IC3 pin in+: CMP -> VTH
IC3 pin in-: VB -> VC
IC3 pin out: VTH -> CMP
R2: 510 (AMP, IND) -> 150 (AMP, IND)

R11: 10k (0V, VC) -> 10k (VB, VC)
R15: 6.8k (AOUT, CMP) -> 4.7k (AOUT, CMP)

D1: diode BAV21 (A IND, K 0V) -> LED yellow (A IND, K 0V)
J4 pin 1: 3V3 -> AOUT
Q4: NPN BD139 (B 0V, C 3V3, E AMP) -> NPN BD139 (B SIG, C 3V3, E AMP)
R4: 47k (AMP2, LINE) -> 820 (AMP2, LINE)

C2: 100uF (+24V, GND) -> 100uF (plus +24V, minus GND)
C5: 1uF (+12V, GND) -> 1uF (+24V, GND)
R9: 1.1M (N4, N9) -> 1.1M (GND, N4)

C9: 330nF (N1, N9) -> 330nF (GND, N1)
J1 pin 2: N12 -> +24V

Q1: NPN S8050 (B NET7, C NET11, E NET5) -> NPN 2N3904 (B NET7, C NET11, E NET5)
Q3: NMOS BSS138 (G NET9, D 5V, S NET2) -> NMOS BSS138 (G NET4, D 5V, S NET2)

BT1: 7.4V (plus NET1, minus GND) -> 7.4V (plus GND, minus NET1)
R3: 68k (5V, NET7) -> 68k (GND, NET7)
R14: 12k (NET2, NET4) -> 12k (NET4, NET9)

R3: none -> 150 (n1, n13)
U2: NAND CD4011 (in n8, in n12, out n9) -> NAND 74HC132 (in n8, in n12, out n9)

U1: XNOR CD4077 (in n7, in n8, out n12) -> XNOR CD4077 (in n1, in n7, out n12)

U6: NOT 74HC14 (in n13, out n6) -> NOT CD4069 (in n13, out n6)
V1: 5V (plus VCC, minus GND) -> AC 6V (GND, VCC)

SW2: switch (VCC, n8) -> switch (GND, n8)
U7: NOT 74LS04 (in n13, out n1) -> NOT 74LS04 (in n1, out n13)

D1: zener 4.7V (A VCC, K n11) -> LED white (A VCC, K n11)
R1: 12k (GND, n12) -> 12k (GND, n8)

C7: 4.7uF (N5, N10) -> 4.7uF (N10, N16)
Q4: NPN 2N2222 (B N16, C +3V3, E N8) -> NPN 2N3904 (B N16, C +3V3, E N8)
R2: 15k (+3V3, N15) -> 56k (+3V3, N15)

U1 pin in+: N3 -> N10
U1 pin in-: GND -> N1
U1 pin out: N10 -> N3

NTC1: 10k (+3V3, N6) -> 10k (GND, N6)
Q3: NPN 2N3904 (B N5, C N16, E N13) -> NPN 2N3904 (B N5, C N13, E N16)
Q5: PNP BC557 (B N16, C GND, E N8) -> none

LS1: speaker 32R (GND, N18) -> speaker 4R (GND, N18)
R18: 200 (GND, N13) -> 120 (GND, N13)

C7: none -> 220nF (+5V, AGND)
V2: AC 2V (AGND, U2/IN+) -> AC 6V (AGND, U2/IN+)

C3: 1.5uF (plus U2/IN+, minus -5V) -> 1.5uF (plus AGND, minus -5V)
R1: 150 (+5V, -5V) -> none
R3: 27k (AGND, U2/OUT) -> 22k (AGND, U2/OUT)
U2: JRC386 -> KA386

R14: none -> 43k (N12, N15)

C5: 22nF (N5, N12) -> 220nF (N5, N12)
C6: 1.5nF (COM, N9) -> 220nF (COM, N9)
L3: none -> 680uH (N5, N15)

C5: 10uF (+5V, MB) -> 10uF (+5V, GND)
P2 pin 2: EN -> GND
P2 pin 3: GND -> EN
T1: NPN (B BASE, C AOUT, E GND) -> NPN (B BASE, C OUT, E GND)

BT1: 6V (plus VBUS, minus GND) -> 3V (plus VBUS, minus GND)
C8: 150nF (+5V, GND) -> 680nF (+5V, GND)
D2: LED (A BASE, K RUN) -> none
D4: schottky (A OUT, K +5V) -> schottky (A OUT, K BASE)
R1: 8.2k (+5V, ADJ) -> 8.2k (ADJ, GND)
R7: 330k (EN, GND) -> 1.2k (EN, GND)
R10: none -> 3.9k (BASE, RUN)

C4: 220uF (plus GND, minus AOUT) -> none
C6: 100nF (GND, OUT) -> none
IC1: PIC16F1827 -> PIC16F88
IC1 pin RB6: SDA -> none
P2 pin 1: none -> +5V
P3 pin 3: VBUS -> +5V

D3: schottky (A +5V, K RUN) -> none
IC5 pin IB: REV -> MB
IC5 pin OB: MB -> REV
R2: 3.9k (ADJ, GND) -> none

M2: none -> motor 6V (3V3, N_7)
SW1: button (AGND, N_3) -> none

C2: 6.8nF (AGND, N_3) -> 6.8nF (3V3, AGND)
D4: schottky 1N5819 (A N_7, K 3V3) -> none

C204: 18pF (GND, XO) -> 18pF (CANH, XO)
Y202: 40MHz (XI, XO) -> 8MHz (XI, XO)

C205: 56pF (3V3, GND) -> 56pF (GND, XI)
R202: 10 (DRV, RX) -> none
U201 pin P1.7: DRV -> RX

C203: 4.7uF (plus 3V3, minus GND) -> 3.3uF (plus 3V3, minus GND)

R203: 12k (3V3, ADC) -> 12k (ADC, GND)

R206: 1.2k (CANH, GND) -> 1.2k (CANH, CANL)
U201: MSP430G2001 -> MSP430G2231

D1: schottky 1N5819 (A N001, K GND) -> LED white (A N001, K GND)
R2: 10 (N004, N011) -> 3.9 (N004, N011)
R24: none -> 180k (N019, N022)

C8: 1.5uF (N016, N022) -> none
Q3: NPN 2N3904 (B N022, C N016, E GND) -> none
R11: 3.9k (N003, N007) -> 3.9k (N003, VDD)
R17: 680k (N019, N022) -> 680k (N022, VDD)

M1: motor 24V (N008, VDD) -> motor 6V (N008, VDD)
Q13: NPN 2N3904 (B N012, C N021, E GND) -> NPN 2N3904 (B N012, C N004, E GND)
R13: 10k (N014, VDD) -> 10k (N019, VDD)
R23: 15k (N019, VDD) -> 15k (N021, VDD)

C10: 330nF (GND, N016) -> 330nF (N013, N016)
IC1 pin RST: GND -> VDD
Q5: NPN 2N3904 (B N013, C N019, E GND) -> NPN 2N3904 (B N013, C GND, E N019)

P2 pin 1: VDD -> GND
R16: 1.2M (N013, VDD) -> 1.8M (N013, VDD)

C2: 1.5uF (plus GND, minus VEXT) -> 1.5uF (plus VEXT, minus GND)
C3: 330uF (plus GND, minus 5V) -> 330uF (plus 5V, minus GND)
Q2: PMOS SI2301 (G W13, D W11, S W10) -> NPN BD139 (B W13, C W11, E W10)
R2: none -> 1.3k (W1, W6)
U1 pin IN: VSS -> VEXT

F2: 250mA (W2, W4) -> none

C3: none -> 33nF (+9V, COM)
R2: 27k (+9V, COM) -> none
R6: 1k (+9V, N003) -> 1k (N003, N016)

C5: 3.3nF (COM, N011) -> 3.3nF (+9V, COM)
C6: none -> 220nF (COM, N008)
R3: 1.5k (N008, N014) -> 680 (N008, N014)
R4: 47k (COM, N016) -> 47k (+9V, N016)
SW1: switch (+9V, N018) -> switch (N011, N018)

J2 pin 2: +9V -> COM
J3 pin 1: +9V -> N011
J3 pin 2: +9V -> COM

——————

▸ **Work instructions**
From the entries above, print the lines beginning at the one with "Y202: 40MHz (XI, XO) -> 8MHz (XI, XO)" and stopping after the one with "R11: 3.9k (N003, N007) -> 3.9k (N003, VDD)", exactly as written and with nothing else.

▸ **Solution to the exercise**
Y202: 40MHz (XI, XO) -> 8MHz (XI, XO)

C205: 56pF (3V3, GND) -> 56pF (GND, XI)
R202: 10 (DRV, RX) -> none
U201 pin P1.7: DRV -> RX

C203: 4.7uF (plus 3V3, minus GND) -> 3.3uF (plus 3V3, minus GND)

R203: 12k (3V3, ADC) -> 12k (ADC, GND)

R206: 1.2k (CANH, GND) -> 1.2k (CANH, CANL)
U201: MSP430G2001 -> MSP430G2231

D1: schottky 1N5819 (A N001, K GND) -> LED white (A N001, K GND)
R2: 10 (N004, N011) -> 3.9 (N004, N011)
R24: none -> 180k (N019, N022)

C8: 1.5uF (N016, N022) -> none
Q3: NPN 2N3904 (B N022, C N016, E GND) -> none
R11: 3.9k (N003, N007) -> 3.9k (N003, VDD)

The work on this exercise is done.